**PROBLEM TO WORK ON**: Beginning with the line containing "Q3: NPN (B VCC, C" and ending with the line containing "R12: 47k (IC1/PA10, VCC)", write out each line of the records below exactly; pictures and lines outside that range are left out.

**DATA EXCERPTS**:
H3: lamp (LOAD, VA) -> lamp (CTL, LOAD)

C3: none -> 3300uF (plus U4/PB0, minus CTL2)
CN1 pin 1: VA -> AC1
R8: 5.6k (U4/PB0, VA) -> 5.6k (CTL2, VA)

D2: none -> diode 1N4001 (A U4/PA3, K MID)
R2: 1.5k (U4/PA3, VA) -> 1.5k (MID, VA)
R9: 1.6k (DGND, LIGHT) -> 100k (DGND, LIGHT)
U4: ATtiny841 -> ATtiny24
==
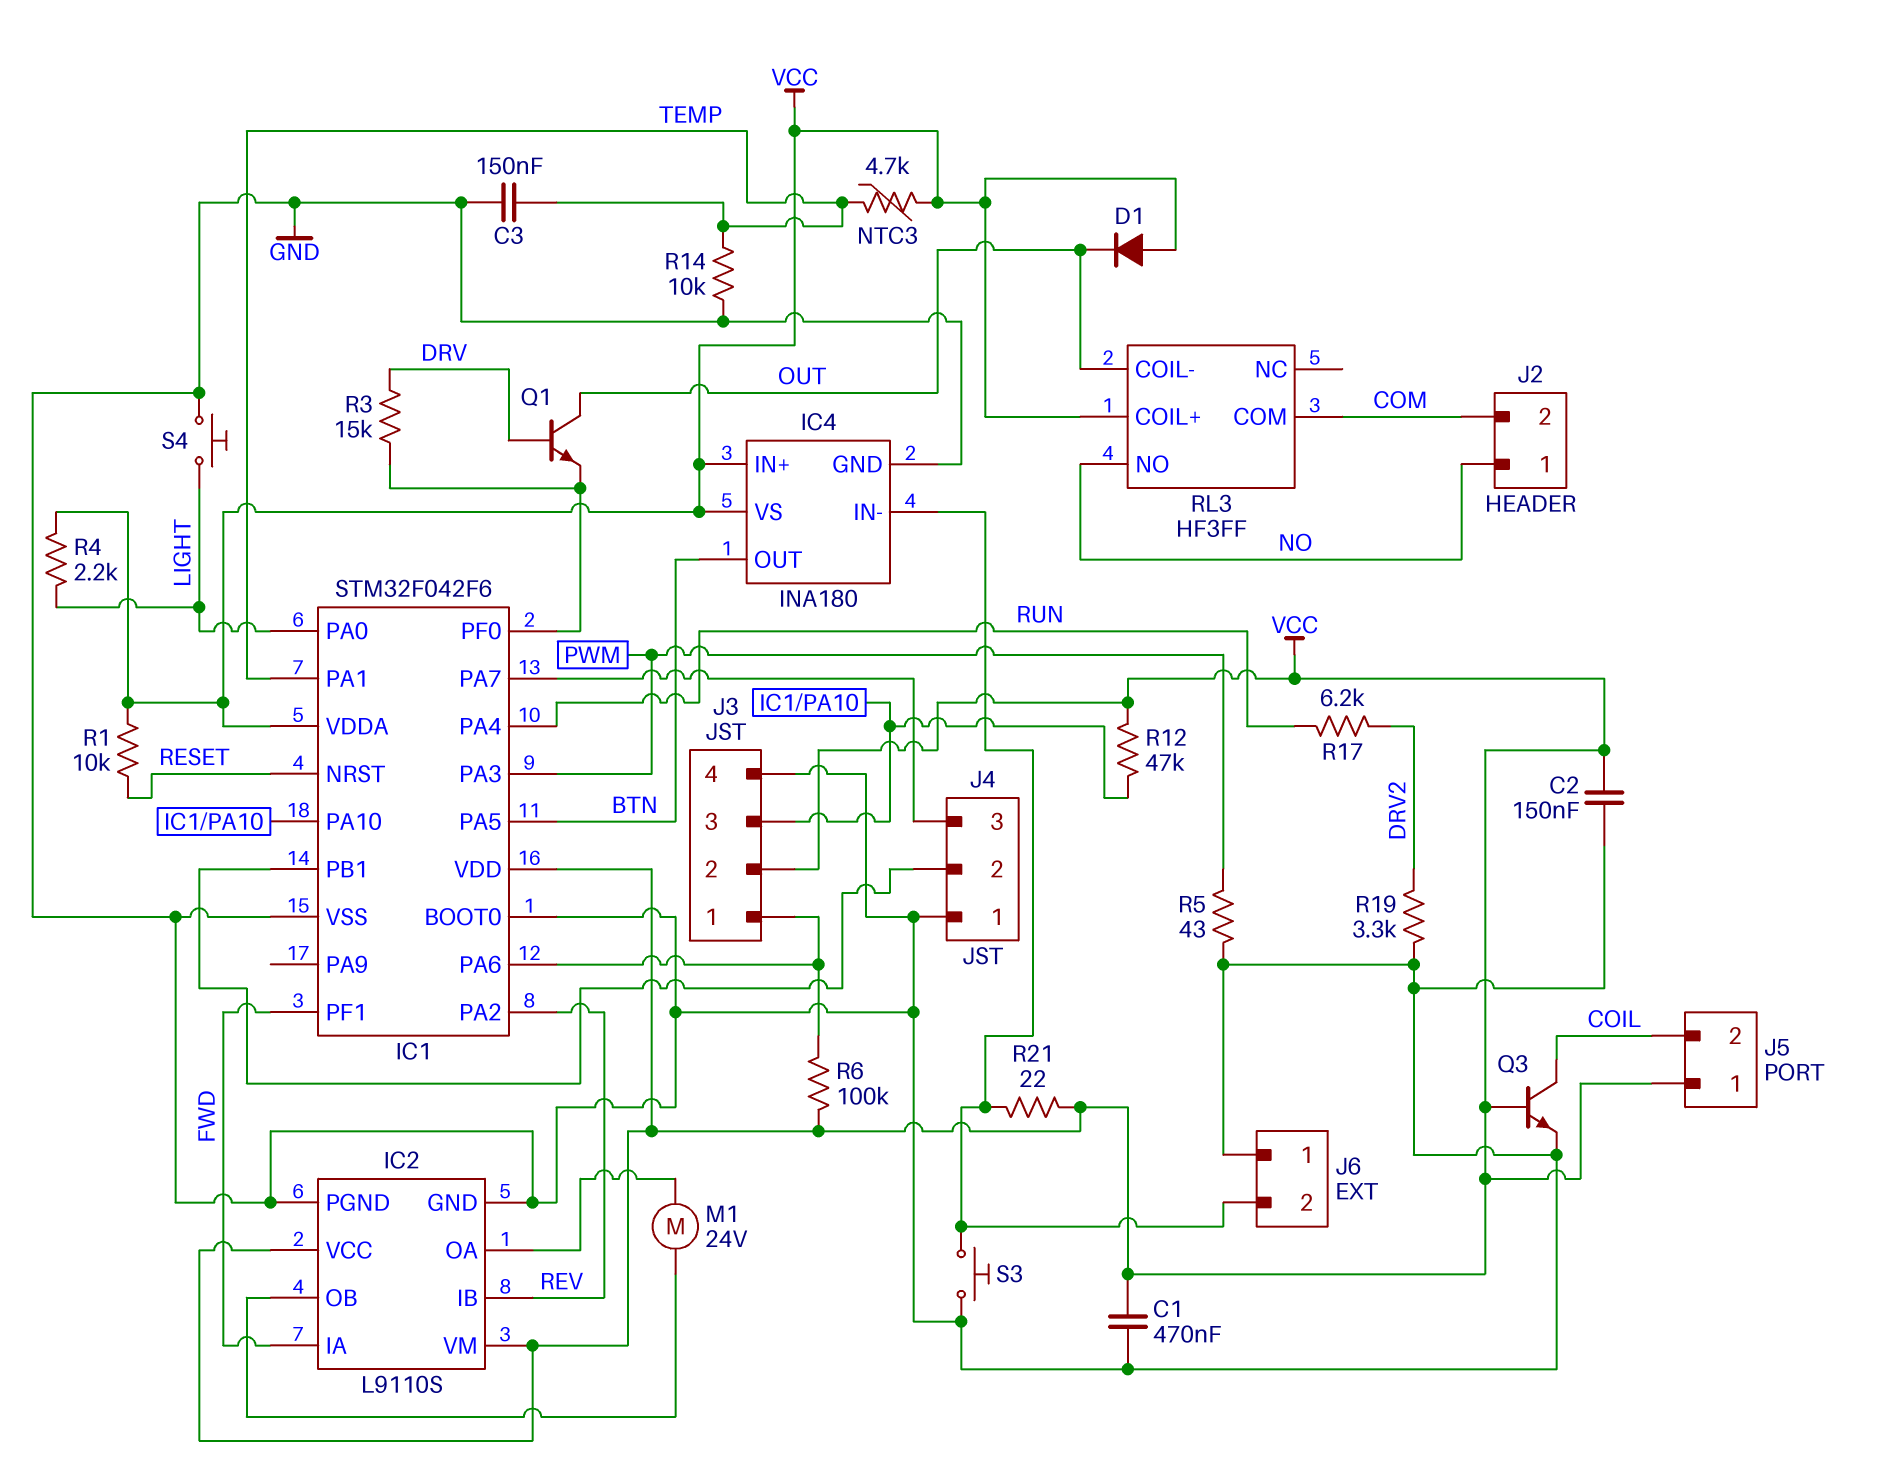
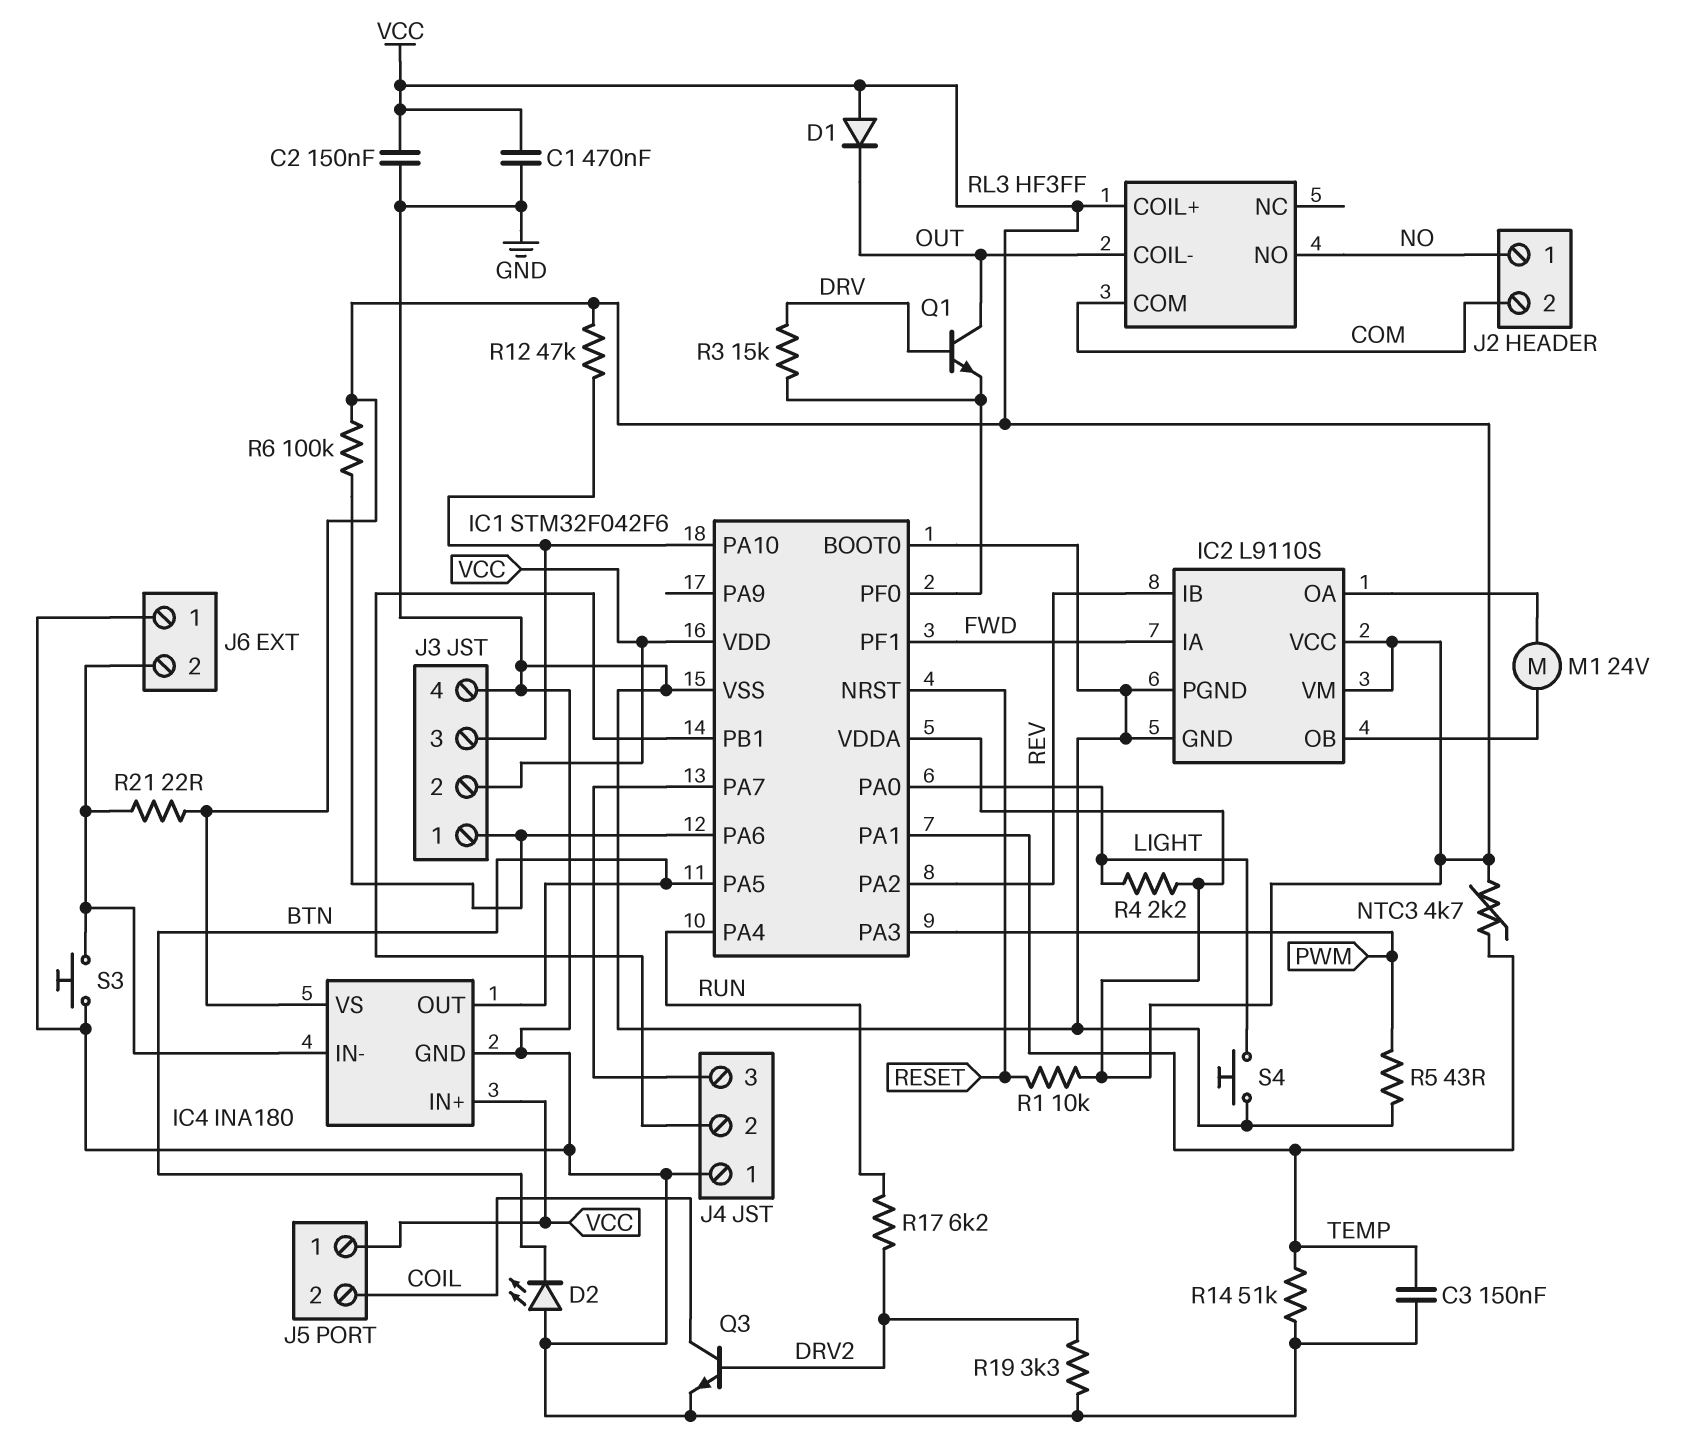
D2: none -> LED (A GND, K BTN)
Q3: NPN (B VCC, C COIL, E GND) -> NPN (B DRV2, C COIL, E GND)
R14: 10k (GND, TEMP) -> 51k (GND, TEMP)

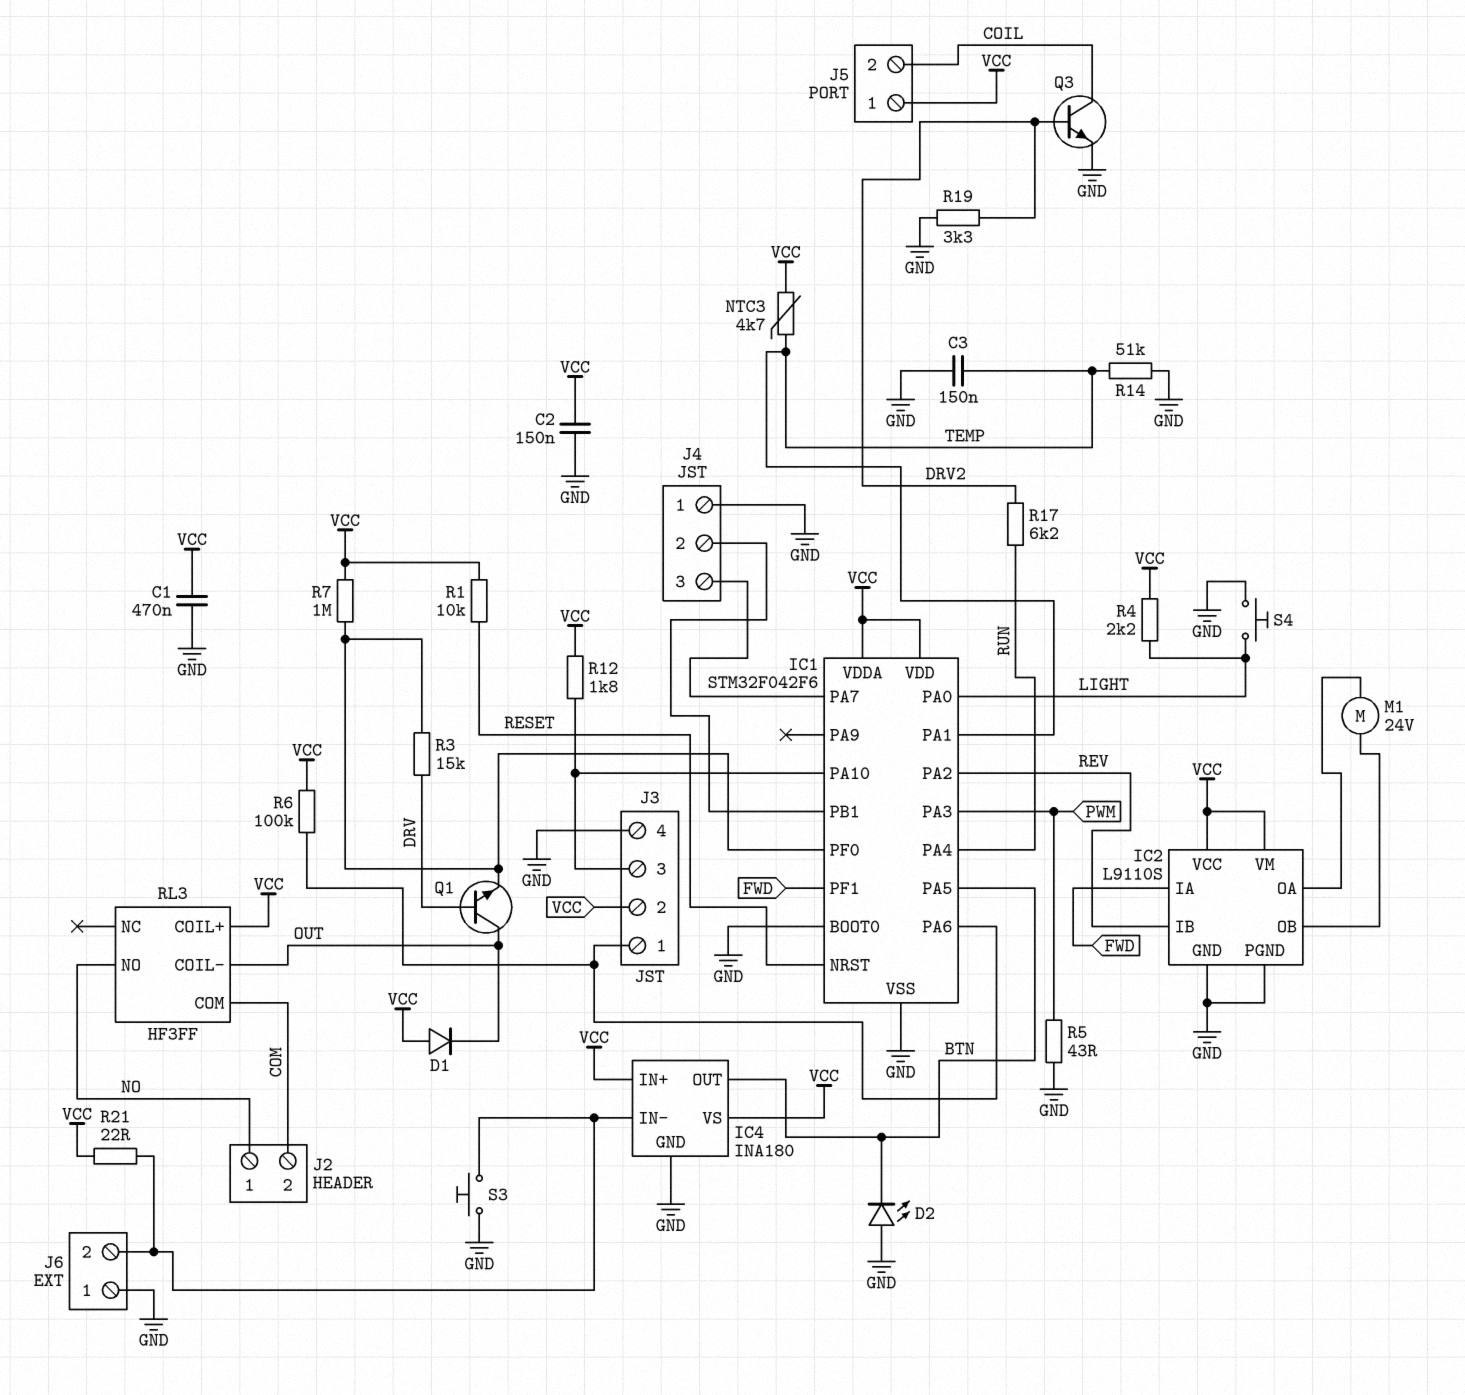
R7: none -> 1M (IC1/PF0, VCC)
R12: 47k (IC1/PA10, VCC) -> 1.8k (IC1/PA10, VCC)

**SOLUTION TO THIS TASK**:
Q3: NPN (B VCC, C COIL, E GND) -> NPN (B DRV2, C COIL, E GND)
R14: 10k (GND, TEMP) -> 51k (GND, TEMP)

R7: none -> 1M (IC1/PF0, VCC)
R12: 47k (IC1/PA10, VCC) -> 1.8k (IC1/PA10, VCC)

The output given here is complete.